Write out the entries below exactly as they stand. Skip every image.

### Input records
--- START ---
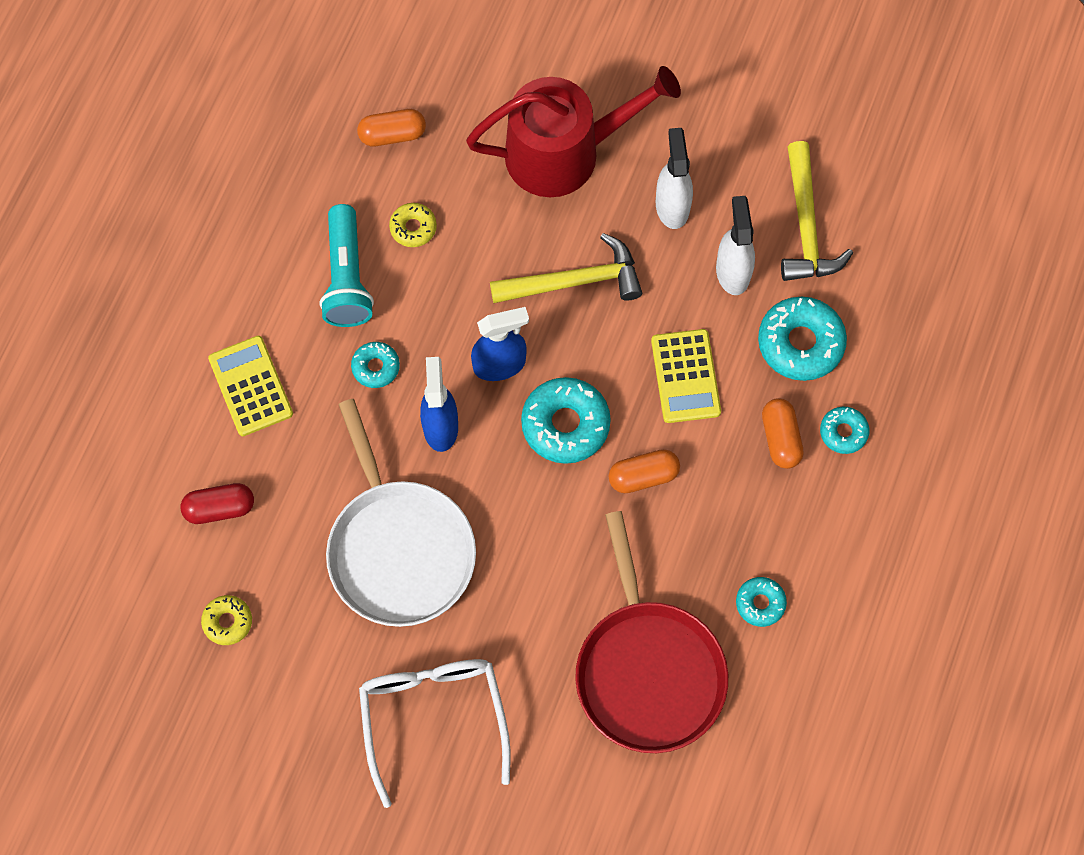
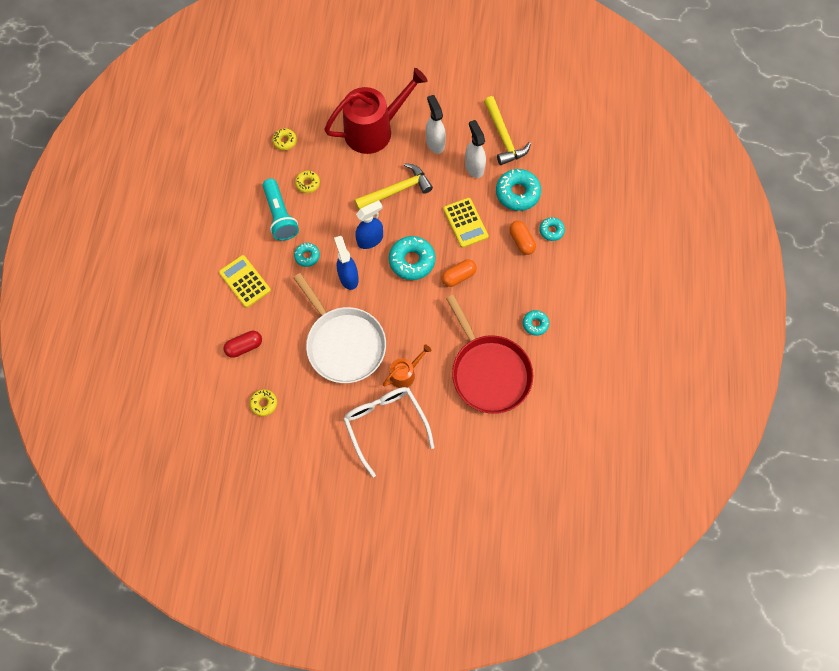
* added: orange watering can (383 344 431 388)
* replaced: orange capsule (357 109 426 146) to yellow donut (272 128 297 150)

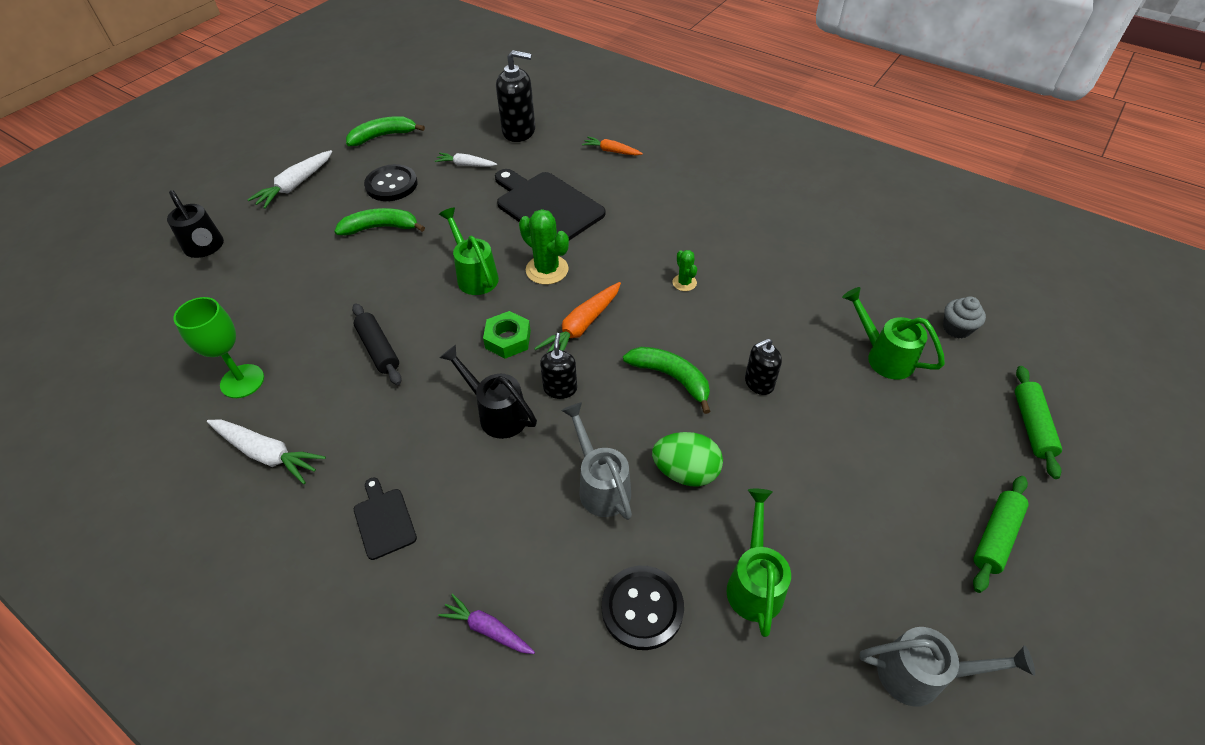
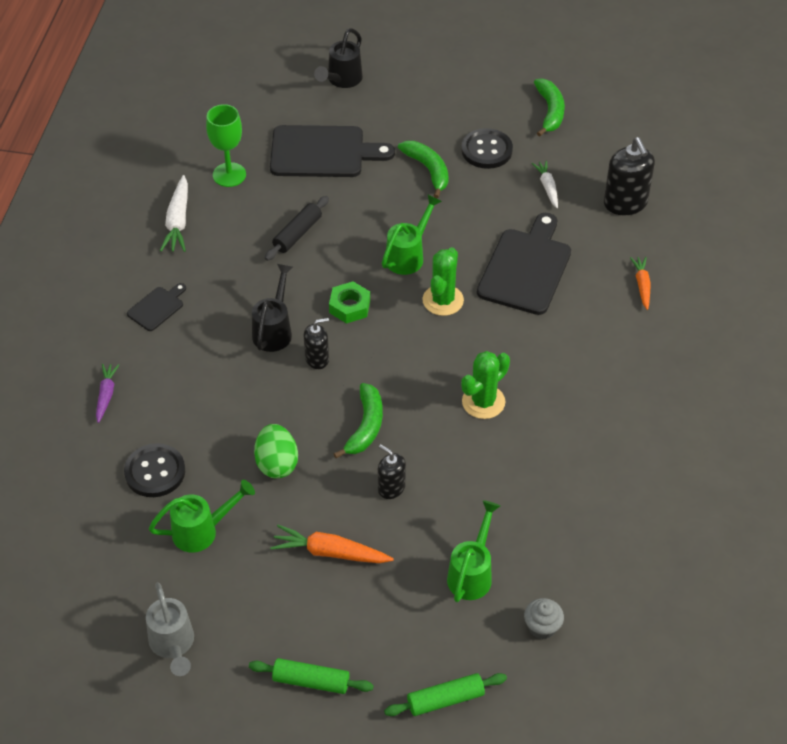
* removed: white carrot (247 150 332 209)
* removed: grey watering can (561 402 632 520)
* added: black cutting board (270 125 395 177)
* moved: orange carrot (534 282 621 352) to (270 525 394 563)
* turned: green banana (346 116 425 146) = (534 78 565 137) 45 degrees clockwise
* resized: green cactus (672 250 697 291) = (461 351 510 419) x1.79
--- END ---
### Solution below
* added: orange watering can (383 344 431 388)
* replaced: orange capsule (357 109 426 146) to yellow donut (272 128 297 150)

* removed: white carrot (247 150 332 209)
* removed: grey watering can (561 402 632 520)
* added: black cutting board (270 125 395 177)
* moved: orange carrot (534 282 621 352) to (270 525 394 563)
* turned: green banana (346 116 425 146) = (534 78 565 137) 45 degrees clockwise
* resized: green cactus (672 250 697 291) = (461 351 510 419) x1.79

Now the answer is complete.